(Problem description): Print every line below. Match each one exactly.

Stored dataset items
::::
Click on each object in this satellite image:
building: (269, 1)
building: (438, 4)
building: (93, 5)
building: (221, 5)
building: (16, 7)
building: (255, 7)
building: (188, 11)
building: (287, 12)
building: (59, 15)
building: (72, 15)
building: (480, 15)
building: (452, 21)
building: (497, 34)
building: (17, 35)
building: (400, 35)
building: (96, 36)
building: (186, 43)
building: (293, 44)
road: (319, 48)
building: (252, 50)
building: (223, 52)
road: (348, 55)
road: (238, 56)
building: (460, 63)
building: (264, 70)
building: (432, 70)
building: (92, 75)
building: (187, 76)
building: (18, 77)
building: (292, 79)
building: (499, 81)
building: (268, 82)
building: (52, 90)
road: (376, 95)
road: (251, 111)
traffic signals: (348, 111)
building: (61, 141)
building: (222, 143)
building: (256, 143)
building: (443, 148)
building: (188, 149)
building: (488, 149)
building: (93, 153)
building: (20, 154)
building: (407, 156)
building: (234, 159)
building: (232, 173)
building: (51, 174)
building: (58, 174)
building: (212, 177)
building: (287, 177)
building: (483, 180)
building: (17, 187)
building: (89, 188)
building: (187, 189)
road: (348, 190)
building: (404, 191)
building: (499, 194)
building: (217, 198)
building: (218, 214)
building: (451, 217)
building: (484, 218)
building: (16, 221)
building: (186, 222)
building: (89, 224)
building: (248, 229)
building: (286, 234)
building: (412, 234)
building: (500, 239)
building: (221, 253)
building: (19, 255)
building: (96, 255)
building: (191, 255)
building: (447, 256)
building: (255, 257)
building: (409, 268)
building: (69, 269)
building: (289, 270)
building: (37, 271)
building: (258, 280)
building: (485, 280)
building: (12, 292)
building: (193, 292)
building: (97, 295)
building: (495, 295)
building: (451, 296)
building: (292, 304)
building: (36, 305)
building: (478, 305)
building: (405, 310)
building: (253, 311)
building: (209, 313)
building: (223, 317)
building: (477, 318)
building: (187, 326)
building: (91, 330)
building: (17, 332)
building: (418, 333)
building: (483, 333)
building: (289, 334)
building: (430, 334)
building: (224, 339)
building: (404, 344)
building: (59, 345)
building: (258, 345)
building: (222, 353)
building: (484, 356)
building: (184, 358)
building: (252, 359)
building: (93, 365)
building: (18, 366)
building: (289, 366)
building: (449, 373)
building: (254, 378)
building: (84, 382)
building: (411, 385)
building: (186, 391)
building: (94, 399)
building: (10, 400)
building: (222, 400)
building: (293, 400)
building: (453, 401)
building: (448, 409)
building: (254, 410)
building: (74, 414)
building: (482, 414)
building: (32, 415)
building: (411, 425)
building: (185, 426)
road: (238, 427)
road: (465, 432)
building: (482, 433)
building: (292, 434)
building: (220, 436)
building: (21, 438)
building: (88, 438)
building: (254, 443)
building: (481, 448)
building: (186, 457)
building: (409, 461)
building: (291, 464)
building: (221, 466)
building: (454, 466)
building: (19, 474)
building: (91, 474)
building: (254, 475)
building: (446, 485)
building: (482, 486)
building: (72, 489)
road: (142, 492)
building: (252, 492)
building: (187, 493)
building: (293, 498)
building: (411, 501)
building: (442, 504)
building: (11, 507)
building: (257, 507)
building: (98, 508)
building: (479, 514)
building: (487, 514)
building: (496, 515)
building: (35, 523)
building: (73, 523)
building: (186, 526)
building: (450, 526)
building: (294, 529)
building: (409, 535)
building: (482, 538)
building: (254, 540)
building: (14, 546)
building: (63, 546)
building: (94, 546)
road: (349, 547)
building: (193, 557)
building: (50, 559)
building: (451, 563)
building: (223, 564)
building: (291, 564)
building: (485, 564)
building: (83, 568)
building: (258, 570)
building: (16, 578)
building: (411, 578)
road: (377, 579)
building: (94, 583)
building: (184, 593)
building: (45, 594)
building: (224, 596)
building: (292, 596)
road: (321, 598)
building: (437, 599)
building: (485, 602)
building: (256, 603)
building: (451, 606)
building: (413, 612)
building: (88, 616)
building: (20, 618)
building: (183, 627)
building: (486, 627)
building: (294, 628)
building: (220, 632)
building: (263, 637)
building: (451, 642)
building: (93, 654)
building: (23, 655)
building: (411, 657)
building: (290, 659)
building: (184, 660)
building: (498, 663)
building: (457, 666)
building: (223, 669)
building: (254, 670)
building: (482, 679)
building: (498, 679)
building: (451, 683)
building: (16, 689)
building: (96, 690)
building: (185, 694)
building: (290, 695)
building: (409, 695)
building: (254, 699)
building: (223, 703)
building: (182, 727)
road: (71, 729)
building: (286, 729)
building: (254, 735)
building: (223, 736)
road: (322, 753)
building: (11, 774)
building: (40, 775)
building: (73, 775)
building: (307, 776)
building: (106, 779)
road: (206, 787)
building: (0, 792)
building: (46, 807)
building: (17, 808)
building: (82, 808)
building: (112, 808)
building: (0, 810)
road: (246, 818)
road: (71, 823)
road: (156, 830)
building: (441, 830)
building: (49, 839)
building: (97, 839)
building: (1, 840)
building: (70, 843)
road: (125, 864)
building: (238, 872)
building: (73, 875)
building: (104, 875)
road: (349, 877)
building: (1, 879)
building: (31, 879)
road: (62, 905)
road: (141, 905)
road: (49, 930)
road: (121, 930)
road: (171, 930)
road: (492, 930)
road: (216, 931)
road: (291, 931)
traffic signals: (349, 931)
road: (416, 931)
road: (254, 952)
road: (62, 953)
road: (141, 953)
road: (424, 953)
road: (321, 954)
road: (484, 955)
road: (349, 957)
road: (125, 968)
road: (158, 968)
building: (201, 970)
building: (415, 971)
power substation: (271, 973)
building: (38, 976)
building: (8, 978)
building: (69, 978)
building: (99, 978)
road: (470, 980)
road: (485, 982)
::::
(Task solution):
Click on each object in this satellite image:
building: (269, 1)
building: (438, 4)
building: (93, 5)
building: (221, 5)
building: (16, 7)
building: (255, 7)
building: (188, 11)
building: (287, 12)
building: (59, 15)
building: (72, 15)
building: (480, 15)
building: (452, 21)
building: (497, 34)
building: (17, 35)
building: (400, 35)
building: (96, 36)
building: (186, 43)
building: (293, 44)
road: (319, 48)
building: (252, 50)
building: (223, 52)
road: (348, 55)
road: (238, 56)
building: (460, 63)
building: (264, 70)
building: (432, 70)
building: (92, 75)
building: (187, 76)
building: (18, 77)
building: (292, 79)
building: (499, 81)
building: (268, 82)
building: (52, 90)
road: (376, 95)
road: (251, 111)
traffic signals: (348, 111)
building: (61, 141)
building: (222, 143)
building: (256, 143)
building: (443, 148)
building: (188, 149)
building: (488, 149)
building: (93, 153)
building: (20, 154)
building: (407, 156)
building: (234, 159)
building: (232, 173)
building: (51, 174)
building: (58, 174)
building: (212, 177)
building: (287, 177)
building: (483, 180)
building: (17, 187)
building: (89, 188)
building: (187, 189)
road: (348, 190)
building: (404, 191)
building: (499, 194)
building: (217, 198)
building: (218, 214)
building: (451, 217)
building: (484, 218)
building: (16, 221)
building: (186, 222)
building: (89, 224)
building: (248, 229)
building: (286, 234)
building: (412, 234)
building: (500, 239)
building: (221, 253)
building: (19, 255)
building: (96, 255)
building: (191, 255)
building: (447, 256)
building: (255, 257)
building: (409, 268)
building: (69, 269)
building: (289, 270)
building: (37, 271)
building: (258, 280)
building: (485, 280)
building: (12, 292)
building: (193, 292)
building: (97, 295)
building: (495, 295)
building: (451, 296)
building: (292, 304)
building: (36, 305)
building: (478, 305)
building: (405, 310)
building: (253, 311)
building: (209, 313)
building: (223, 317)
building: (477, 318)
building: (187, 326)
building: (91, 330)
building: (17, 332)
building: (418, 333)
building: (483, 333)
building: (289, 334)
building: (430, 334)
building: (224, 339)
building: (404, 344)
building: (59, 345)
building: (258, 345)
building: (222, 353)
building: (484, 356)
building: (184, 358)
building: (252, 359)
building: (93, 365)
building: (18, 366)
building: (289, 366)
building: (449, 373)
building: (254, 378)
building: (84, 382)
building: (411, 385)
building: (186, 391)
building: (94, 399)
building: (10, 400)
building: (222, 400)
building: (293, 400)
building: (453, 401)
building: (448, 409)
building: (254, 410)
building: (74, 414)
building: (482, 414)
building: (32, 415)
building: (411, 425)
building: (185, 426)
road: (238, 427)
road: (465, 432)
building: (482, 433)
building: (292, 434)
building: (220, 436)
building: (21, 438)
building: (88, 438)
building: (254, 443)
building: (481, 448)
building: (186, 457)
building: (409, 461)
building: (291, 464)
building: (221, 466)
building: (454, 466)
building: (19, 474)
building: (91, 474)
building: (254, 475)
building: (446, 485)
building: (482, 486)
building: (72, 489)
road: (142, 492)
building: (252, 492)
building: (187, 493)
building: (293, 498)
building: (411, 501)
building: (442, 504)
building: (11, 507)
building: (257, 507)
building: (98, 508)
building: (479, 514)
building: (487, 514)
building: (496, 515)
building: (35, 523)
building: (73, 523)
building: (186, 526)
building: (450, 526)
building: (294, 529)
building: (409, 535)
building: (482, 538)
building: (254, 540)
building: (14, 546)
building: (63, 546)
building: (94, 546)
road: (349, 547)
building: (193, 557)
building: (50, 559)
building: (451, 563)
building: (223, 564)
building: (291, 564)
building: (485, 564)
building: (83, 568)
building: (258, 570)
building: (16, 578)
building: (411, 578)
road: (377, 579)
building: (94, 583)
building: (184, 593)
building: (45, 594)
building: (224, 596)
building: (292, 596)
road: (321, 598)
building: (437, 599)
building: (485, 602)
building: (256, 603)
building: (451, 606)
building: (413, 612)
building: (88, 616)
building: (20, 618)
building: (183, 627)
building: (486, 627)
building: (294, 628)
building: (220, 632)
building: (263, 637)
building: (451, 642)
building: (93, 654)
building: (23, 655)
building: (411, 657)
building: (290, 659)
building: (184, 660)
building: (498, 663)
building: (457, 666)
building: (223, 669)
building: (254, 670)
building: (482, 679)
building: (498, 679)
building: (451, 683)
building: (16, 689)
building: (96, 690)
building: (185, 694)
building: (290, 695)
building: (409, 695)
building: (254, 699)
building: (223, 703)
building: (182, 727)
road: (71, 729)
building: (286, 729)
building: (254, 735)
building: (223, 736)
road: (322, 753)
building: (11, 774)
building: (40, 775)
building: (73, 775)
building: (307, 776)
building: (106, 779)
road: (206, 787)
building: (0, 792)
building: (46, 807)
building: (17, 808)
building: (82, 808)
building: (112, 808)
building: (0, 810)
road: (246, 818)
road: (71, 823)
road: (156, 830)
building: (441, 830)
building: (49, 839)
building: (97, 839)
building: (1, 840)
building: (70, 843)
road: (125, 864)
building: (238, 872)
building: (73, 875)
building: (104, 875)
road: (349, 877)
building: (1, 879)
building: (31, 879)
road: (62, 905)
road: (141, 905)
road: (49, 930)
road: (121, 930)
road: (171, 930)
road: (492, 930)
road: (216, 931)
road: (291, 931)
traffic signals: (349, 931)
road: (416, 931)
road: (254, 952)
road: (62, 953)
road: (141, 953)
road: (424, 953)
road: (321, 954)
road: (484, 955)
road: (349, 957)
road: (125, 968)
road: (158, 968)
building: (201, 970)
building: (415, 971)
power substation: (271, 973)
building: (38, 976)
building: (8, 978)
building: (69, 978)
building: (99, 978)
road: (470, 980)
road: (485, 982)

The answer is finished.